_PROMPT:_ Print the listing exactly as it stands, and skip any pictures in it.

/---

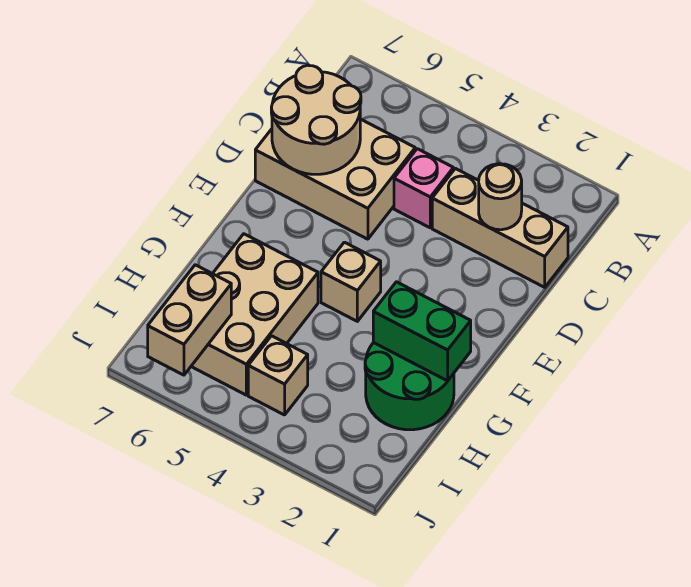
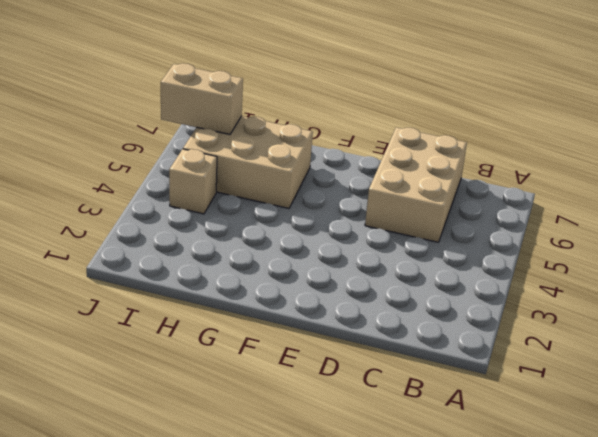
none -> tan brick C1:C3 level 1
none -> pink brick C4 level 1

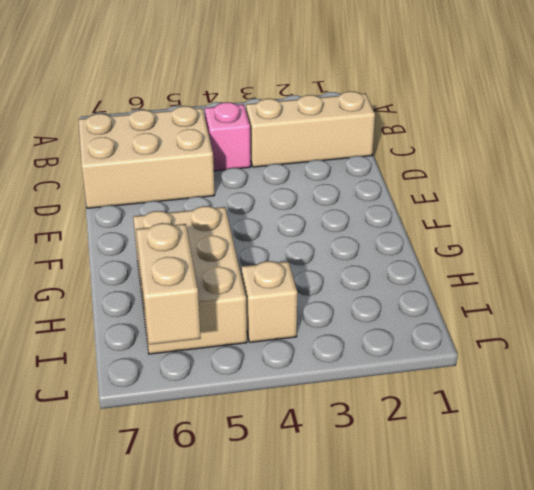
none -> tan brick F4 level 1
none -> green round brick G1:H2 level 1

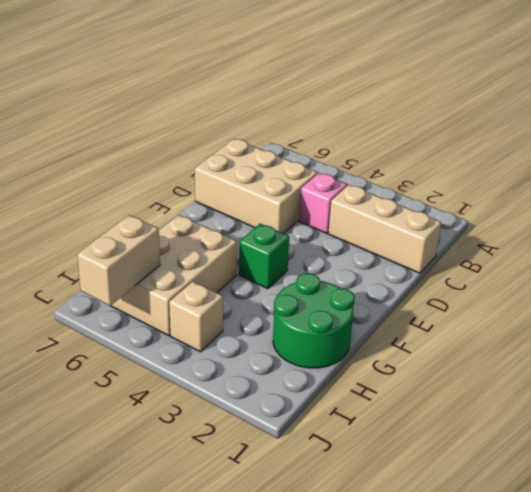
green brick F4 level 1 -> tan brick F4 level 1
none -> tan round brick C2 level 2
none -> tan round brick C6:D7 level 2

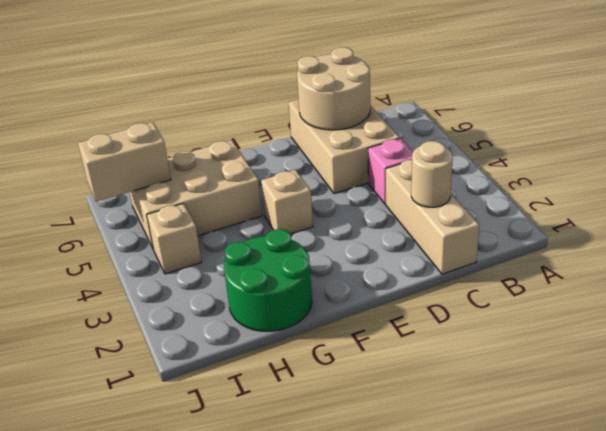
none -> green brick G1:G2 level 2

\---

_SOLUTION FOR THIS EXERCISE:_
none -> tan brick C1:C3 level 1
none -> pink brick C4 level 1

none -> tan brick F4 level 1
none -> green round brick G1:H2 level 1

green brick F4 level 1 -> tan brick F4 level 1
none -> tan round brick C2 level 2
none -> tan round brick C6:D7 level 2

none -> green brick G1:G2 level 2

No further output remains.